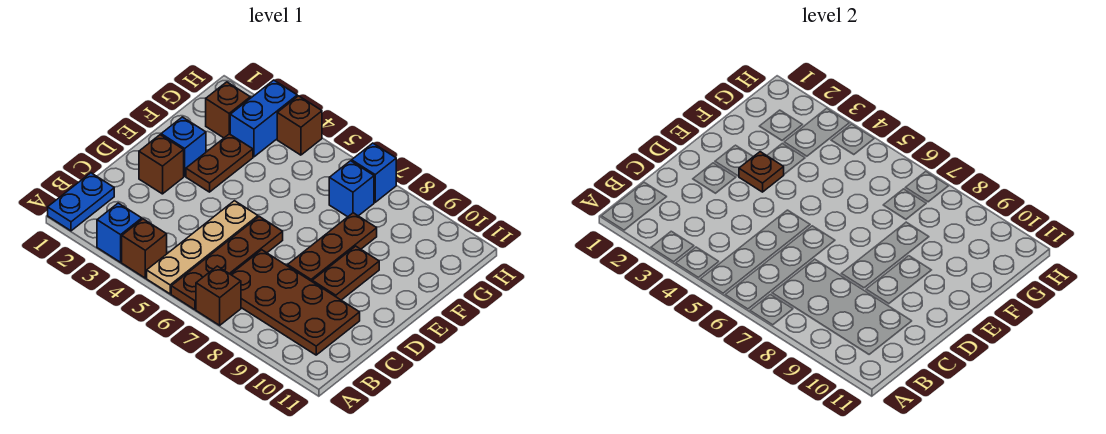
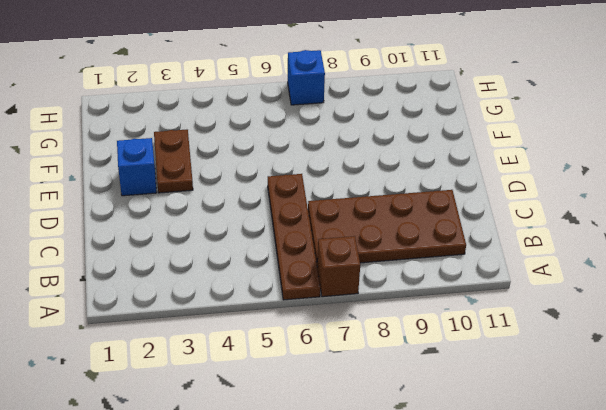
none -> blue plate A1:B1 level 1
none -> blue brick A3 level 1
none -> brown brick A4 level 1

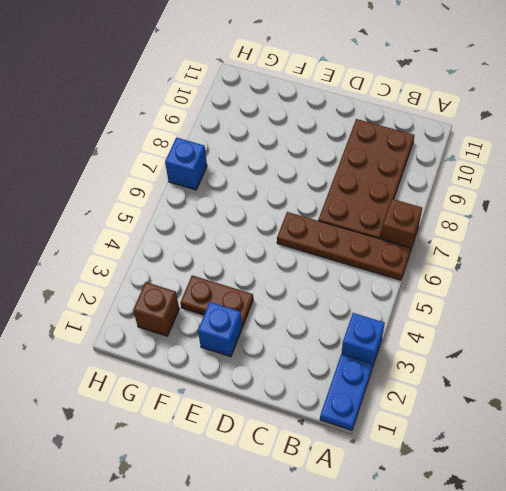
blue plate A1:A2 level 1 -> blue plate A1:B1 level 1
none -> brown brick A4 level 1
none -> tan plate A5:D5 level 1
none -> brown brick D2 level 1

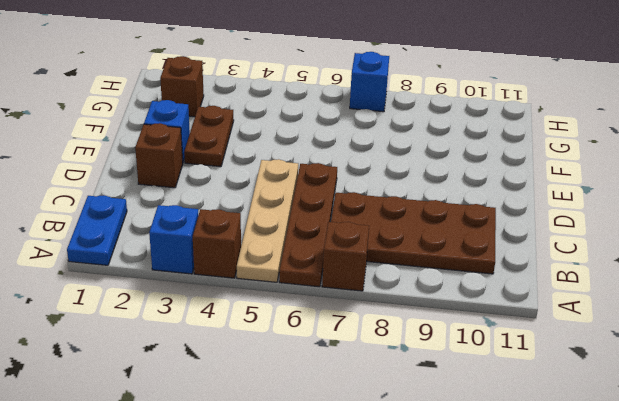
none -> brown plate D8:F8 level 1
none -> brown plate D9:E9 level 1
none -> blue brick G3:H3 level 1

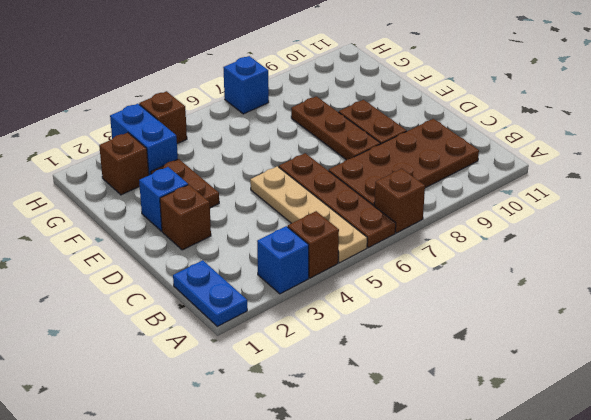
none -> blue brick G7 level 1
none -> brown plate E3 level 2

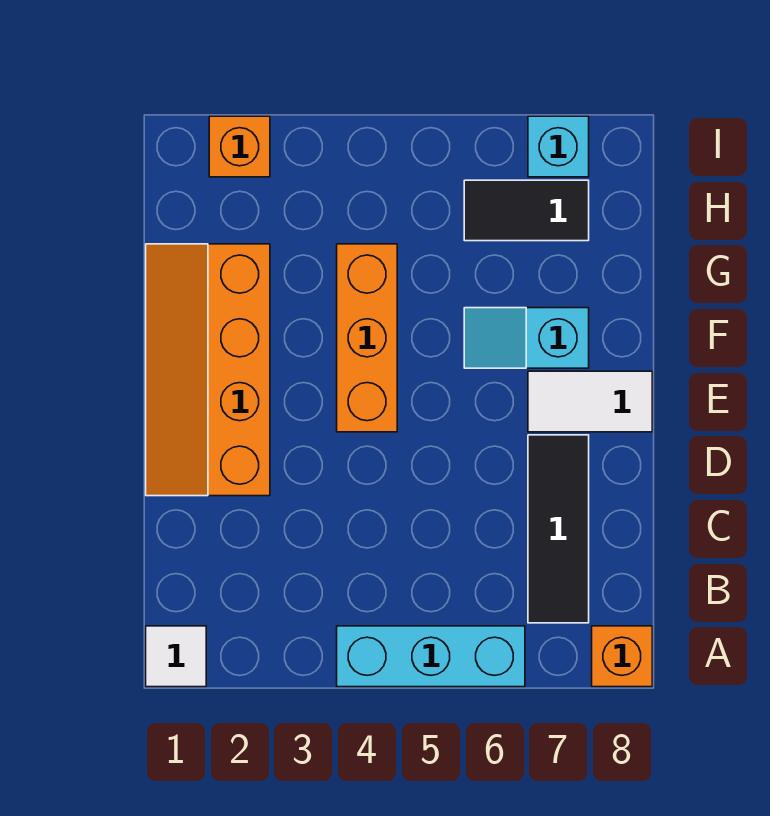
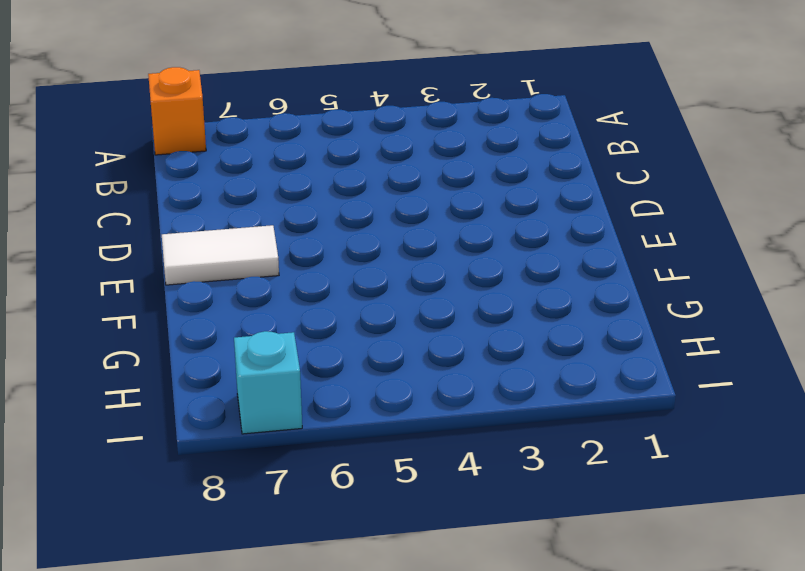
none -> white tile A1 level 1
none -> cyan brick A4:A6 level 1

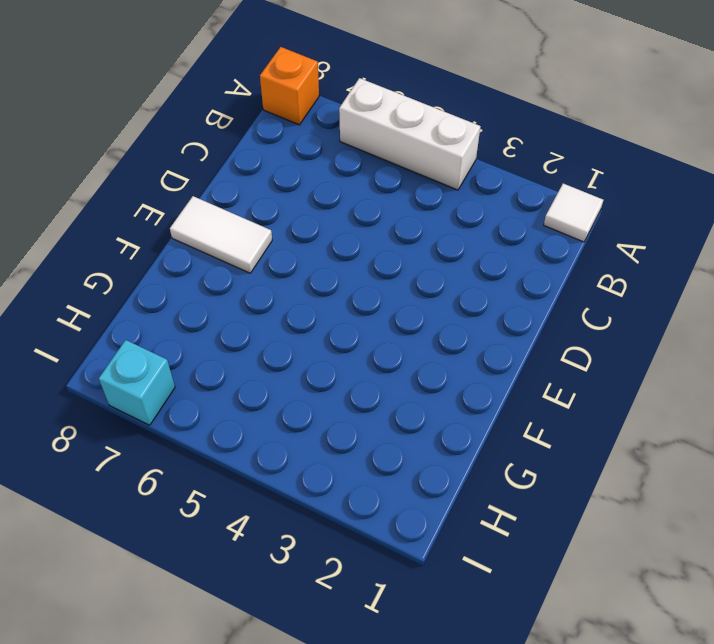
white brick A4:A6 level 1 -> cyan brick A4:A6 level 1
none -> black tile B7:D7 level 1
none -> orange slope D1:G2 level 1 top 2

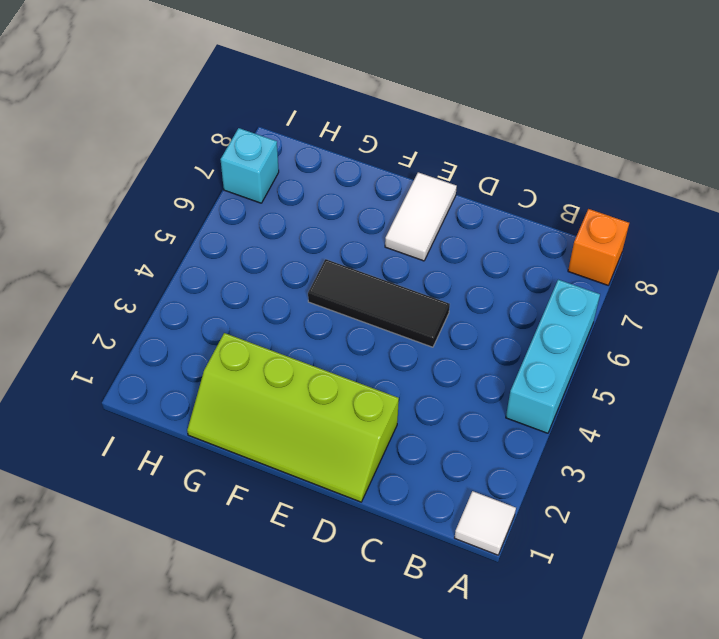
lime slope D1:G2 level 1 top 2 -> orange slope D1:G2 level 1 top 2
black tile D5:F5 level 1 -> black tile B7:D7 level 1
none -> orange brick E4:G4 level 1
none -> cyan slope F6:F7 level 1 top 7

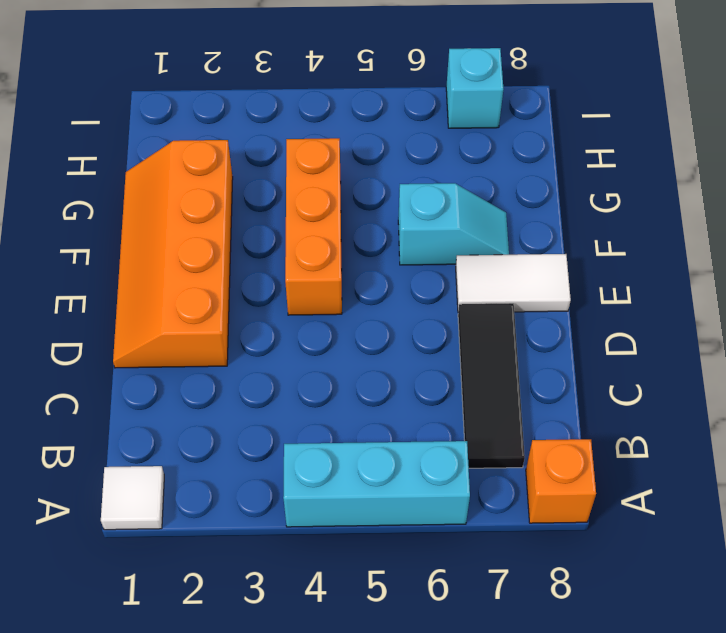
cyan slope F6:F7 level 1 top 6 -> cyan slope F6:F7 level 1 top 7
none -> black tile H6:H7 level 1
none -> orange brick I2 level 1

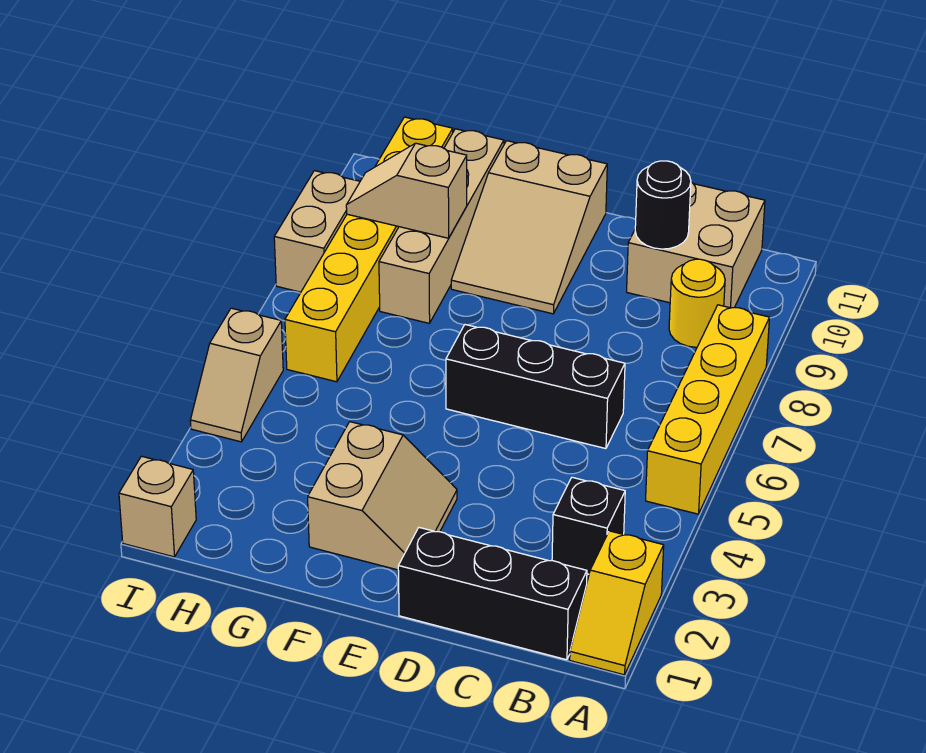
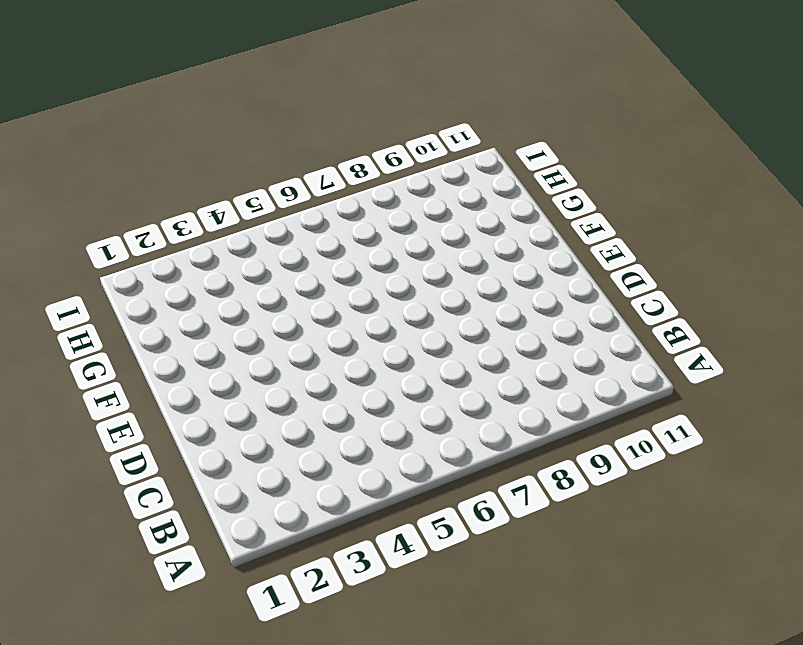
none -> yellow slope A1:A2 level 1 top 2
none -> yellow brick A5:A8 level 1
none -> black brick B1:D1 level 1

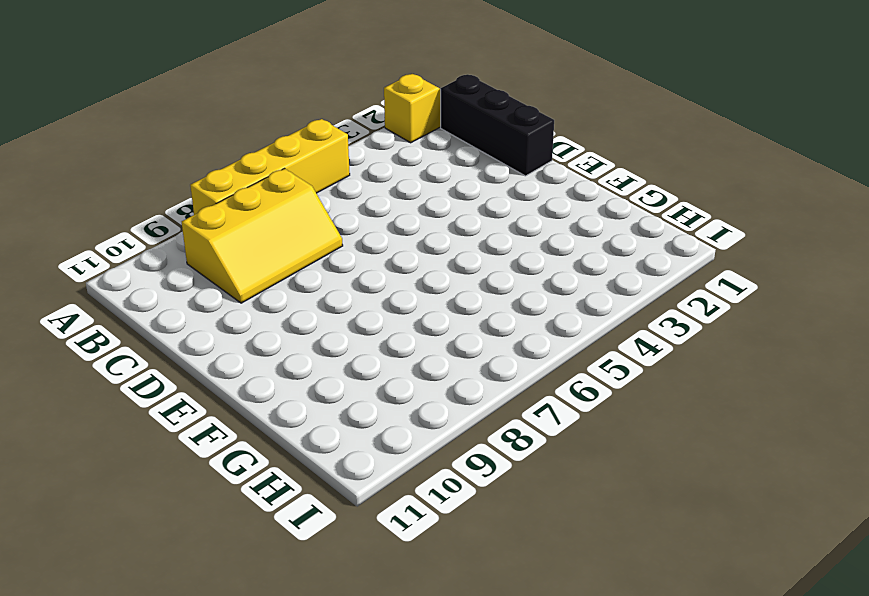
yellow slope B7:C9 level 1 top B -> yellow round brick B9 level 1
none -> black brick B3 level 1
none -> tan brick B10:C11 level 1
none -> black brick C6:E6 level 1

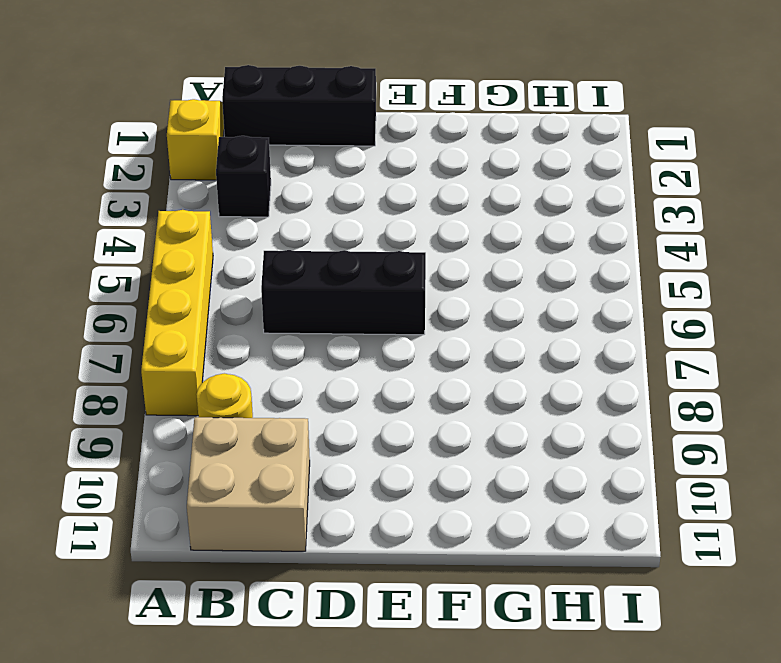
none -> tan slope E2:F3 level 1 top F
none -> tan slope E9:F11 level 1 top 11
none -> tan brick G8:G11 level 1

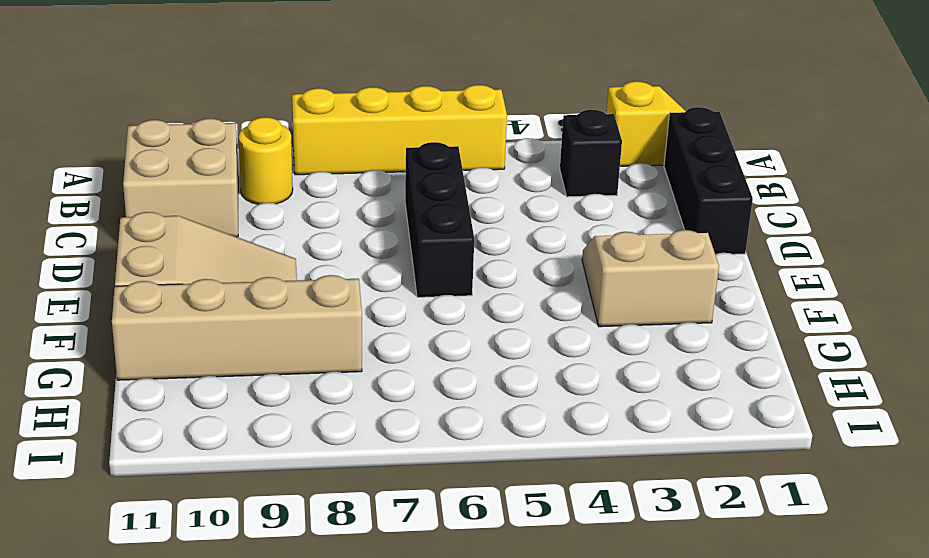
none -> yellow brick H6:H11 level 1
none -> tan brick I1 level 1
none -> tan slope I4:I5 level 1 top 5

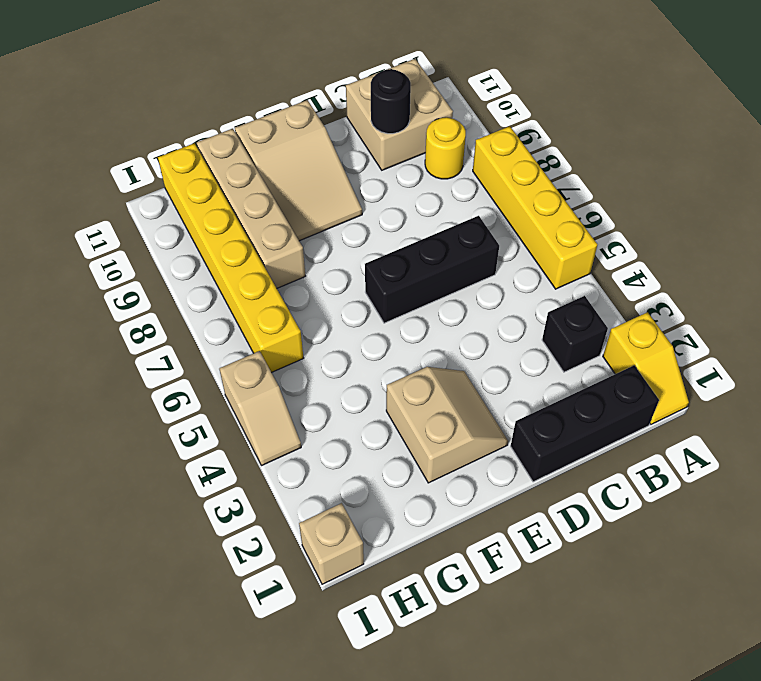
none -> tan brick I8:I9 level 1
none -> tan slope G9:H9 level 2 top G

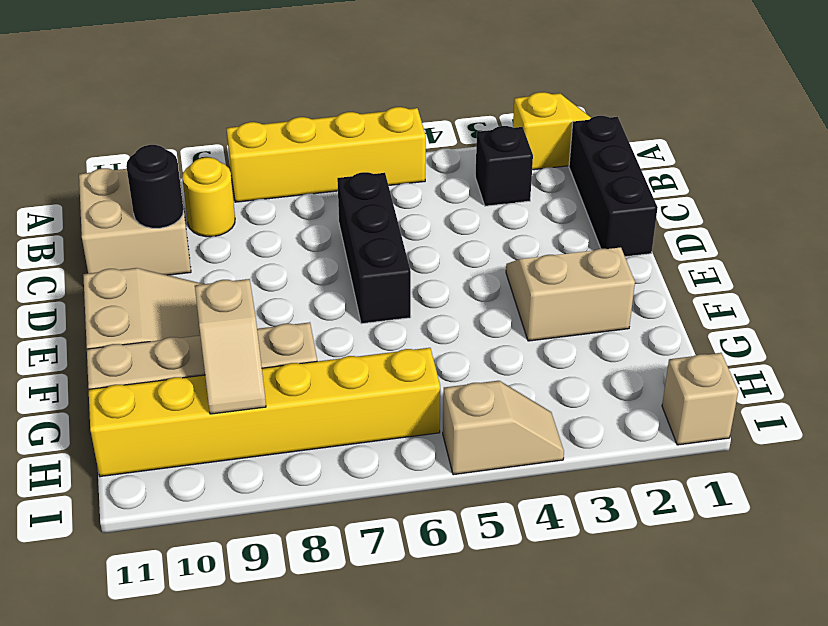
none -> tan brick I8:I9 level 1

What you are asked to do ▸ Transcribe exactly the span of lines that opens with the line holding "none -> tan slope I4:I5 level 1 top 5" and closes with the last line of the entries above. Omit pictures.

Finished task ▸
none -> tan slope I4:I5 level 1 top 5

none -> tan brick I8:I9 level 1
none -> tan slope G9:H9 level 2 top G

none -> tan brick I8:I9 level 1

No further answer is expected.